## Aim of the task
Return every entry in the listing word for word.

*** Block opens ***

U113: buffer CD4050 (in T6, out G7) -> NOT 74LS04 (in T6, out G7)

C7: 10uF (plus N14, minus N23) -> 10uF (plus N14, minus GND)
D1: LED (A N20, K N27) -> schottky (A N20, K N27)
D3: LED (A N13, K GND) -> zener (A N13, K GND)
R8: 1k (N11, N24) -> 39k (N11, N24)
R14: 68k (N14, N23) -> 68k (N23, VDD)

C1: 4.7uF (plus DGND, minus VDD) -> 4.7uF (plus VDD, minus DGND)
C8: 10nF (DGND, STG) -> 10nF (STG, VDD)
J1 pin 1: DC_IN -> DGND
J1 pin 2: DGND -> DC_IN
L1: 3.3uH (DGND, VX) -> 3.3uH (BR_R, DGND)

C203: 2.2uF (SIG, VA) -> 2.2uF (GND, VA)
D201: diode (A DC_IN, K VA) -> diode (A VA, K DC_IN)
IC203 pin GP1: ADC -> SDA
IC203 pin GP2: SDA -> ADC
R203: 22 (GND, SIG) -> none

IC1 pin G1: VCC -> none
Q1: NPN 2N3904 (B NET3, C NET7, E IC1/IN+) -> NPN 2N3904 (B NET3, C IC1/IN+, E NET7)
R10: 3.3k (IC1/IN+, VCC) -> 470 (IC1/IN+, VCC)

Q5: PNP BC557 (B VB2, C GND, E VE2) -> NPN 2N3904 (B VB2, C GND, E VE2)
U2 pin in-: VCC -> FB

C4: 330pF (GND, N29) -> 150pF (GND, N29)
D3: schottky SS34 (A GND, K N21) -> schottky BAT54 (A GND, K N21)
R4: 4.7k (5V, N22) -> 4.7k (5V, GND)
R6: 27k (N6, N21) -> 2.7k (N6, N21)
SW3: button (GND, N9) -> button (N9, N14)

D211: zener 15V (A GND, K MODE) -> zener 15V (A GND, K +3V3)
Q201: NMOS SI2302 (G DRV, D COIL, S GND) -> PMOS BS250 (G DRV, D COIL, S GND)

*** Block closes ***

## Solution
U113: buffer CD4050 (in T6, out G7) -> NOT 74LS04 (in T6, out G7)

C7: 10uF (plus N14, minus N23) -> 10uF (plus N14, minus GND)
D1: LED (A N20, K N27) -> schottky (A N20, K N27)
D3: LED (A N13, K GND) -> zener (A N13, K GND)
R8: 1k (N11, N24) -> 39k (N11, N24)
R14: 68k (N14, N23) -> 68k (N23, VDD)

C1: 4.7uF (plus DGND, minus VDD) -> 4.7uF (plus VDD, minus DGND)
C8: 10nF (DGND, STG) -> 10nF (STG, VDD)
J1 pin 1: DC_IN -> DGND
J1 pin 2: DGND -> DC_IN
L1: 3.3uH (DGND, VX) -> 3.3uH (BR_R, DGND)

C203: 2.2uF (SIG, VA) -> 2.2uF (GND, VA)
D201: diode (A DC_IN, K VA) -> diode (A VA, K DC_IN)
IC203 pin GP1: ADC -> SDA
IC203 pin GP2: SDA -> ADC
R203: 22 (GND, SIG) -> none

IC1 pin G1: VCC -> none
Q1: NPN 2N3904 (B NET3, C NET7, E IC1/IN+) -> NPN 2N3904 (B NET3, C IC1/IN+, E NET7)
R10: 3.3k (IC1/IN+, VCC) -> 470 (IC1/IN+, VCC)

Q5: PNP BC557 (B VB2, C GND, E VE2) -> NPN 2N3904 (B VB2, C GND, E VE2)
U2 pin in-: VCC -> FB

C4: 330pF (GND, N29) -> 150pF (GND, N29)
D3: schottky SS34 (A GND, K N21) -> schottky BAT54 (A GND, K N21)
R4: 4.7k (5V, N22) -> 4.7k (5V, GND)
R6: 27k (N6, N21) -> 2.7k (N6, N21)
SW3: button (GND, N9) -> button (N9, N14)

D211: zener 15V (A GND, K MODE) -> zener 15V (A GND, K +3V3)
Q201: NMOS SI2302 (G DRV, D COIL, S GND) -> PMOS BS250 (G DRV, D COIL, S GND)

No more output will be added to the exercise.